> _Your task_
Your answer consists of the lines in the data that contain "DGND". Copy each of them.

> _Supplied information_

· · ·

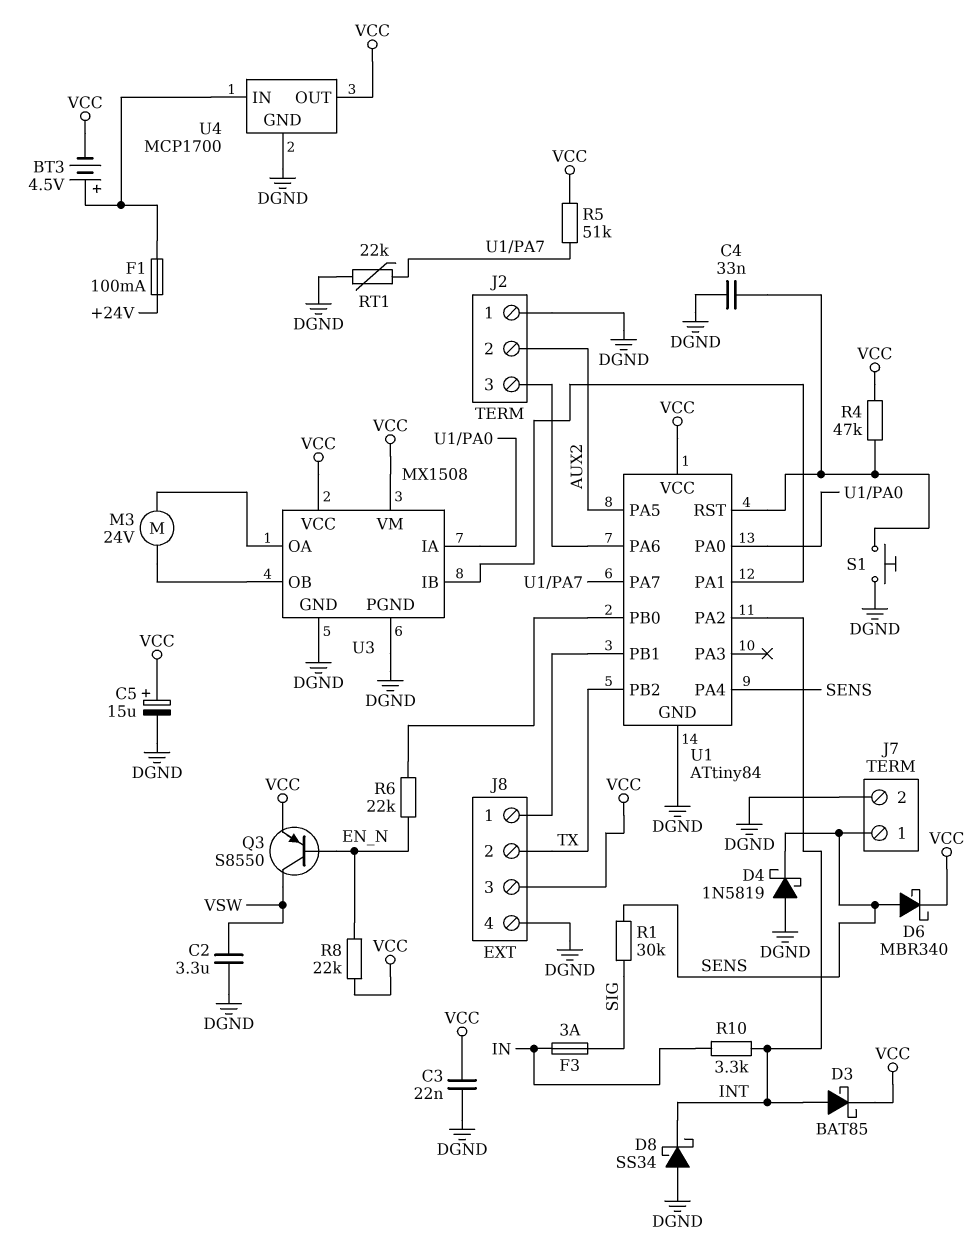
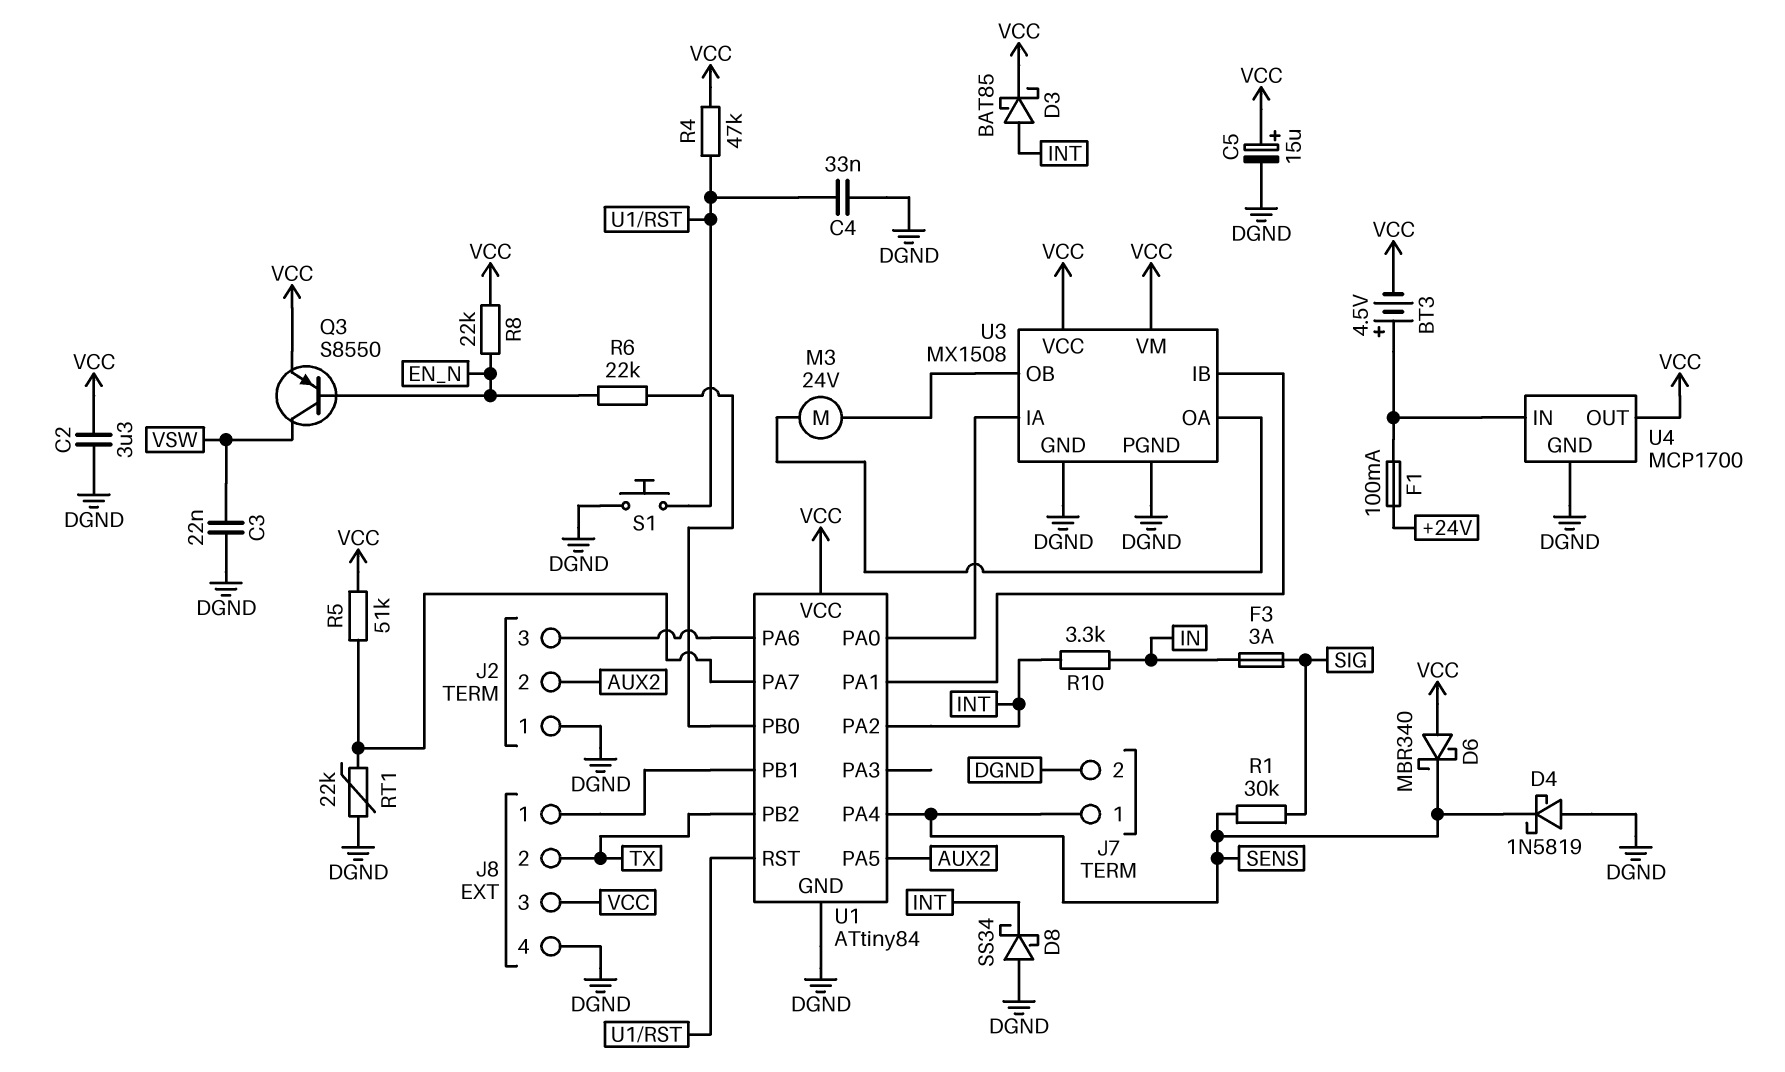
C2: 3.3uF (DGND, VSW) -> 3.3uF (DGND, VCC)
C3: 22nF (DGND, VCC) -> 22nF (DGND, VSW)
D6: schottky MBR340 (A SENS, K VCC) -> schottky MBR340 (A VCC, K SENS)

· · ·

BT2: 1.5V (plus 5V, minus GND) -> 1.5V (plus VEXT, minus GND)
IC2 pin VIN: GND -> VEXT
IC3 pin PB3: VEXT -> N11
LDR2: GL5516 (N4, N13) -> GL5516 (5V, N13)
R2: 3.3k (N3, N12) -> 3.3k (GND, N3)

· · ·

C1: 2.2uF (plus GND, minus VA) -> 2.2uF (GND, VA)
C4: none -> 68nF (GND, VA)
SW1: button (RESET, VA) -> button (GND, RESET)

· · ·

> _Written response_
C2: 3.3uF (DGND, VSW) -> 3.3uF (DGND, VCC)
C3: 22nF (DGND, VCC) -> 22nF (DGND, VSW)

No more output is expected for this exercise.